Whenever a line carries the word "bâton", pull it out of the entries.

[Exercise input]

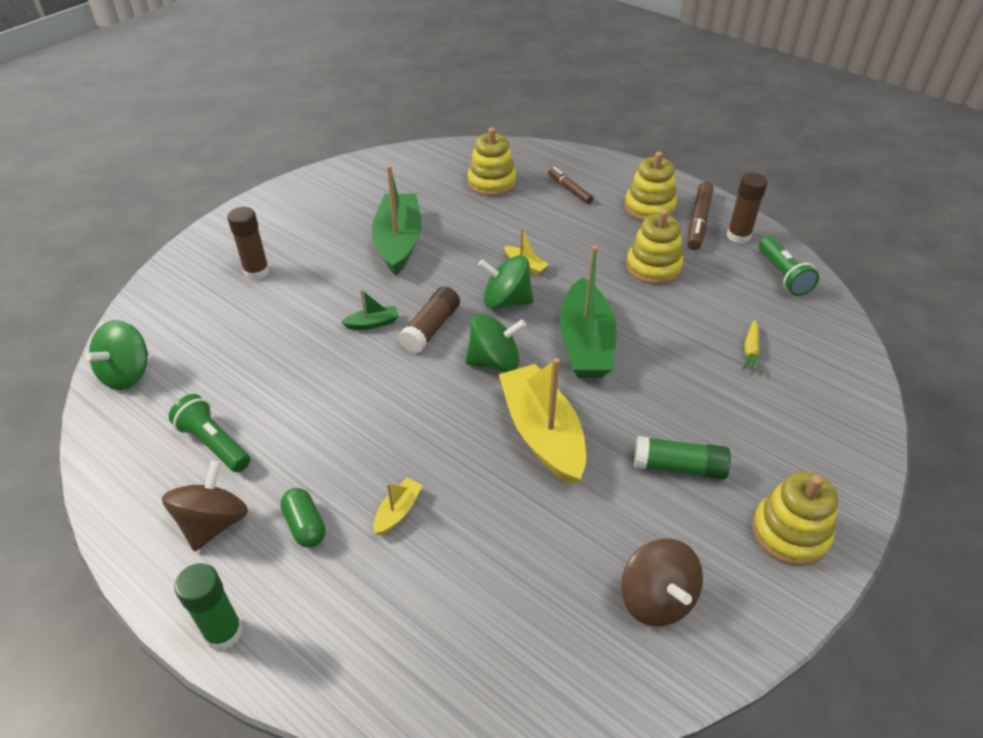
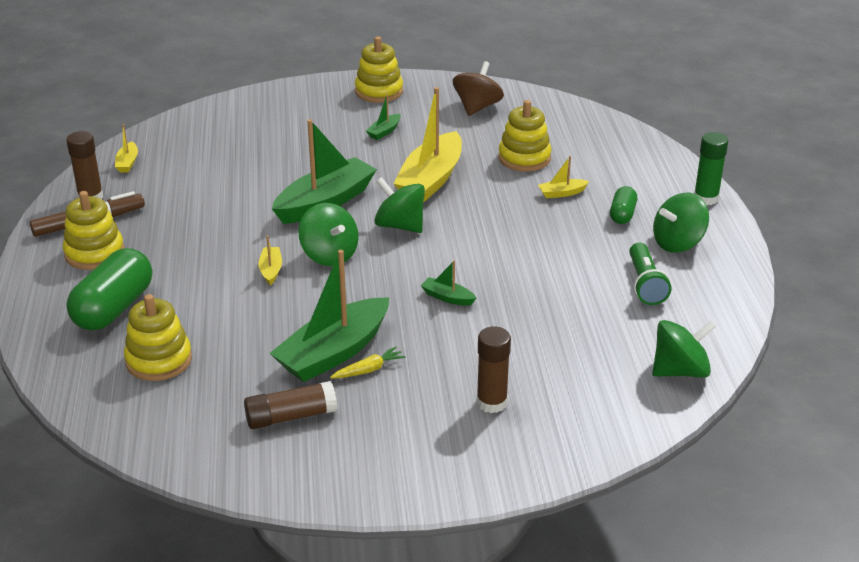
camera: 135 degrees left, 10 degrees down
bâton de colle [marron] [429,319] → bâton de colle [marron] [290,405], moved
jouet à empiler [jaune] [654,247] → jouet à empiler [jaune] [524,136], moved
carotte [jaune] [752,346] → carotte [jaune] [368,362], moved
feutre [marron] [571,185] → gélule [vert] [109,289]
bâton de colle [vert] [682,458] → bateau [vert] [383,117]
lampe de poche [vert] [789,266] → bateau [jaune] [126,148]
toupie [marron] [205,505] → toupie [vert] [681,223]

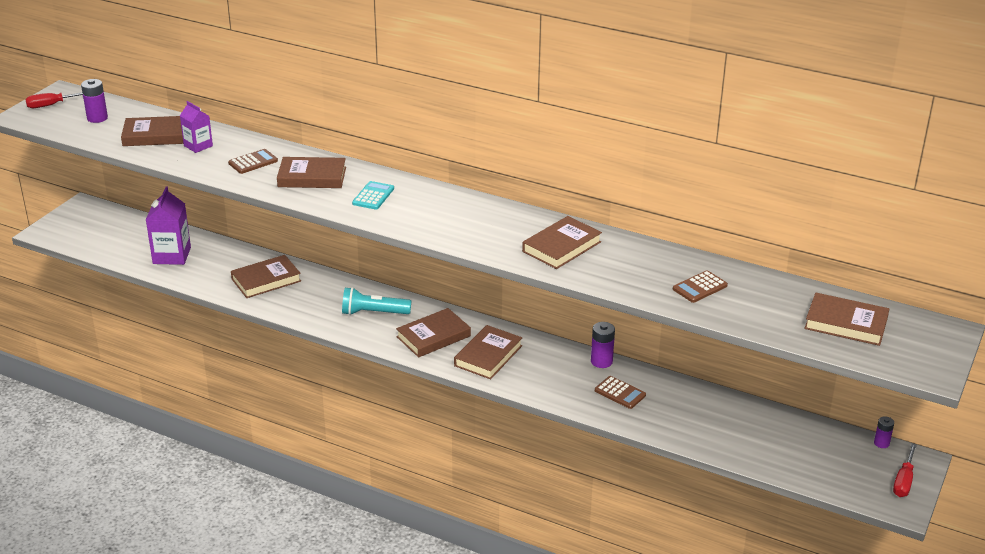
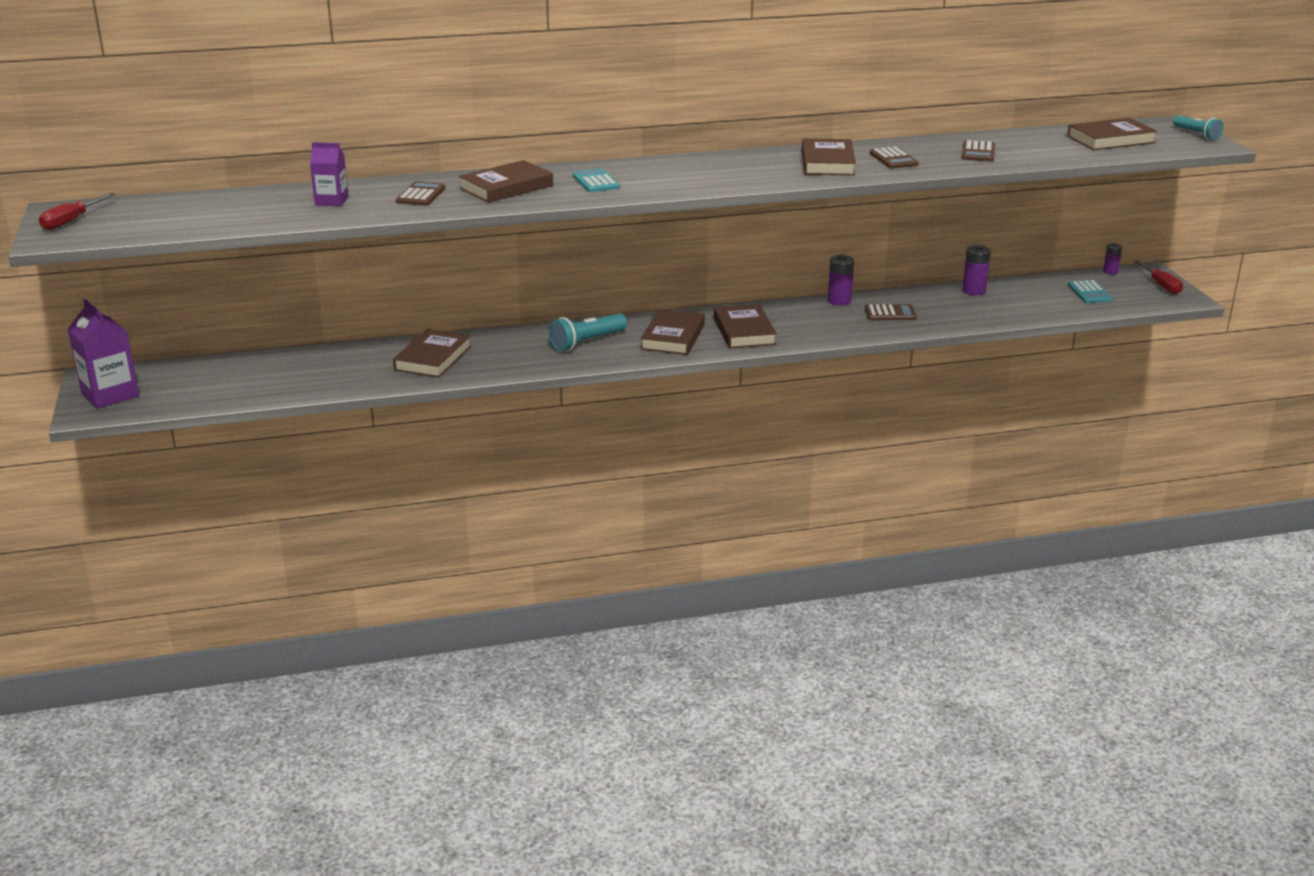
camera: 40 degrees left, 5 degrees down
livre [marron] [152,131] → -
- → calculatrice [marron] [894,158]
- → calculatrice [turquoise] [1090,291]
- → lampe de poche [turquoise] [1198,128]
pile [violet] [94,101] → pile [violet] [976,270], moved
brique de lait [violet] [168,225] → brique de lait [violet] [103,354], moved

[/Exercise input]

# [Task result]
bâton de colle [marron] [429,319] → bâton de colle [marron] [290,405], moved
bâton de colle [vert] [682,458] → bateau [vert] [383,117]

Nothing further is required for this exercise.